> **Prompt**
Copy out every line in the entries below that includes "field".

##### Raw records #####

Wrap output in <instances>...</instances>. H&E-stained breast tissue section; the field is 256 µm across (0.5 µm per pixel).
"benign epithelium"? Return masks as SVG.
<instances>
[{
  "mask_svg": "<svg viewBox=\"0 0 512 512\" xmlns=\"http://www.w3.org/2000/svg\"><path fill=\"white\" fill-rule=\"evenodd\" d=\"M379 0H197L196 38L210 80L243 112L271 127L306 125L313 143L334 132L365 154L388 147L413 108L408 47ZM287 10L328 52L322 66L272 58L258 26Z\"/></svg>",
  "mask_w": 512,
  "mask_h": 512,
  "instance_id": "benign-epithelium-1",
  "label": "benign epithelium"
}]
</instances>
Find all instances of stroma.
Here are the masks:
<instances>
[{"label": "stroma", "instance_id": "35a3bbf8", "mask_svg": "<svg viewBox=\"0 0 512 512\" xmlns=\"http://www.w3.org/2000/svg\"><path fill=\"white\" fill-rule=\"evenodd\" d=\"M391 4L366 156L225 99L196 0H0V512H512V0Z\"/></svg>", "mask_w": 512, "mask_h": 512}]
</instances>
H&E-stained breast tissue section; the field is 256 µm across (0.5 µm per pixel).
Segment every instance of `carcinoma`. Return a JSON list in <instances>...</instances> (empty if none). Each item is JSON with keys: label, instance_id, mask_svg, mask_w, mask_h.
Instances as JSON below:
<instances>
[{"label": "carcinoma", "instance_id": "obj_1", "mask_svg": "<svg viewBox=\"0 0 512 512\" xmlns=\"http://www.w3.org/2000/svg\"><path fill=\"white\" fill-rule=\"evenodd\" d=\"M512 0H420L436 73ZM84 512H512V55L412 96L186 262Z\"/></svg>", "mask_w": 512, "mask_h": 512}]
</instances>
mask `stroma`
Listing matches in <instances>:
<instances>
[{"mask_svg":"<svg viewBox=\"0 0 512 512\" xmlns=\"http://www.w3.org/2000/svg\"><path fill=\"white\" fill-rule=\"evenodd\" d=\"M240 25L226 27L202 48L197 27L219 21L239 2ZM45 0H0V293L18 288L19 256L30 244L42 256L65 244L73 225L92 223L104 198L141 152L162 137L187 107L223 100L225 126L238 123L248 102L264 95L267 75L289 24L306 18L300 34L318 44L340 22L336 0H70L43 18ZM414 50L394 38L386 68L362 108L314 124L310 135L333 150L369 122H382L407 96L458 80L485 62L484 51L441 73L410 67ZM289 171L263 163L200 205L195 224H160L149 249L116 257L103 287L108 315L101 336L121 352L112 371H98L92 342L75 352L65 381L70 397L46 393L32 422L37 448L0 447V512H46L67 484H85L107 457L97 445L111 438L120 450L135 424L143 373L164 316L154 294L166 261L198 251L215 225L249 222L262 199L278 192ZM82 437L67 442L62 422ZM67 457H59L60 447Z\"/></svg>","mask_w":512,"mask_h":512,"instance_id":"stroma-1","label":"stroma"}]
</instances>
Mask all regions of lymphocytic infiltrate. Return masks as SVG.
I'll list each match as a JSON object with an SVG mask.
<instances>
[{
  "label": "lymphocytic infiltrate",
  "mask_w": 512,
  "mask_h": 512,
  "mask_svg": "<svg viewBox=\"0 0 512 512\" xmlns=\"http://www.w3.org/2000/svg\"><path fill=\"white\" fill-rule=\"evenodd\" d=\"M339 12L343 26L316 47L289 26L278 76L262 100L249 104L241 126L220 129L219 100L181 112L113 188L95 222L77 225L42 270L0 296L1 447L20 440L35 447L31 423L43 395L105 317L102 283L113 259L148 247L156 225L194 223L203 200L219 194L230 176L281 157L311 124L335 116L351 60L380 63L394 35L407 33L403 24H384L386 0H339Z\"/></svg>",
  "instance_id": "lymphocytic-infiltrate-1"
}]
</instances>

#####

> **Written response**
Wrap output in <instances>...</instances>. H&E-stained breast tissue section; the field is 256 µm across (0.5 µm per pixel).
H&E-stained breast tissue section; the field is 256 µm across (0.5 µm per pixel).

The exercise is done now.